§ **The problem**:
Return every line from the records below that has the word "none".

○ ○ ○ ○ ○

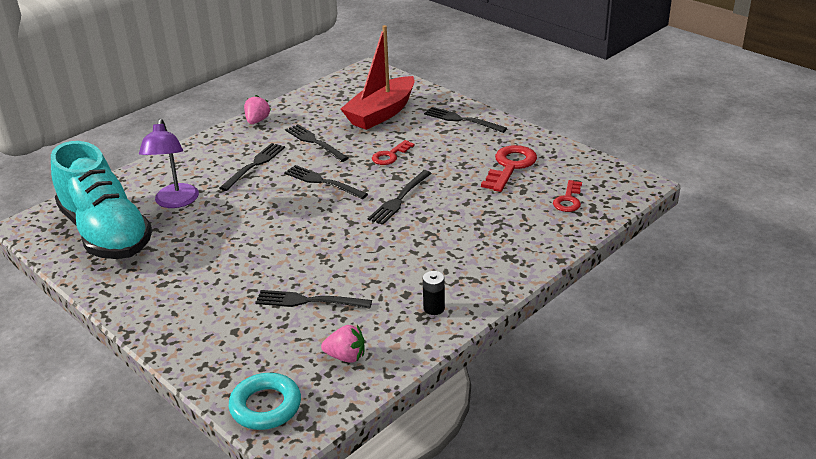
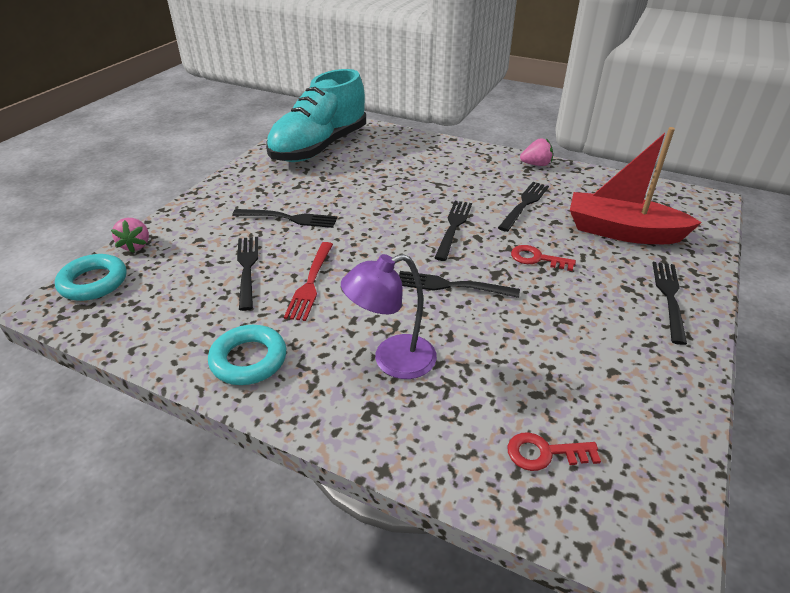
camera: 70 degrees right, 5 degrees up
(175, 202) = (376, 162): purple lamp -> purple lamp (392, 360)
(254, 165) = (458, 183): black fork -> black fork (289, 218)
(346, 357) = (162, 313): pink strawberry -> pink strawberry (136, 245)
(354, 267) = (310, 283): none -> red fork
(434, 308) = (249, 359): black battery -> turquoise ring
(510, 166) = (590, 368): red key -> none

○ ○ ○ ○ ○

§ **Solution to the problem**:
(354, 267) = (310, 283): none -> red fork
(510, 166) = (590, 368): red key -> none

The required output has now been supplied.